#### Task brief:
Reproduce the data below in full and exclude every picture.

#### Material provided:
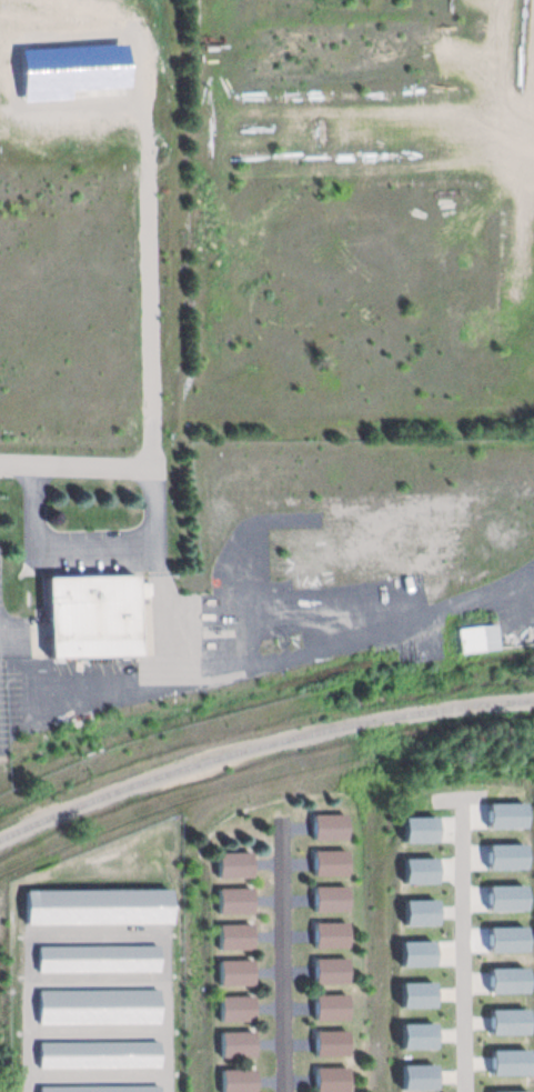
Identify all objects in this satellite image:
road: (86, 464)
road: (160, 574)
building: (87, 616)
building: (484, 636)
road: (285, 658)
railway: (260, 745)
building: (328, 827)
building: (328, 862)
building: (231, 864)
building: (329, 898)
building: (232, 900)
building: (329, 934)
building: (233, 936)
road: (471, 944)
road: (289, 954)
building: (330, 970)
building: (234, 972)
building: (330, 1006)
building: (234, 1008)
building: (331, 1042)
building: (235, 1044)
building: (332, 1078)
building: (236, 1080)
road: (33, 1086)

#### The answer:
Identify all objects in this satellite image:
road: (86, 464)
road: (160, 574)
building: (87, 616)
building: (484, 636)
road: (285, 658)
railway: (260, 745)
building: (328, 827)
building: (328, 862)
building: (231, 864)
building: (329, 898)
building: (232, 900)
building: (329, 934)
building: (233, 936)
road: (471, 944)
road: (289, 954)
building: (330, 970)
building: (234, 972)
building: (330, 1006)
building: (234, 1008)
building: (331, 1042)
building: (235, 1044)
building: (332, 1078)
building: (236, 1080)
road: (33, 1086)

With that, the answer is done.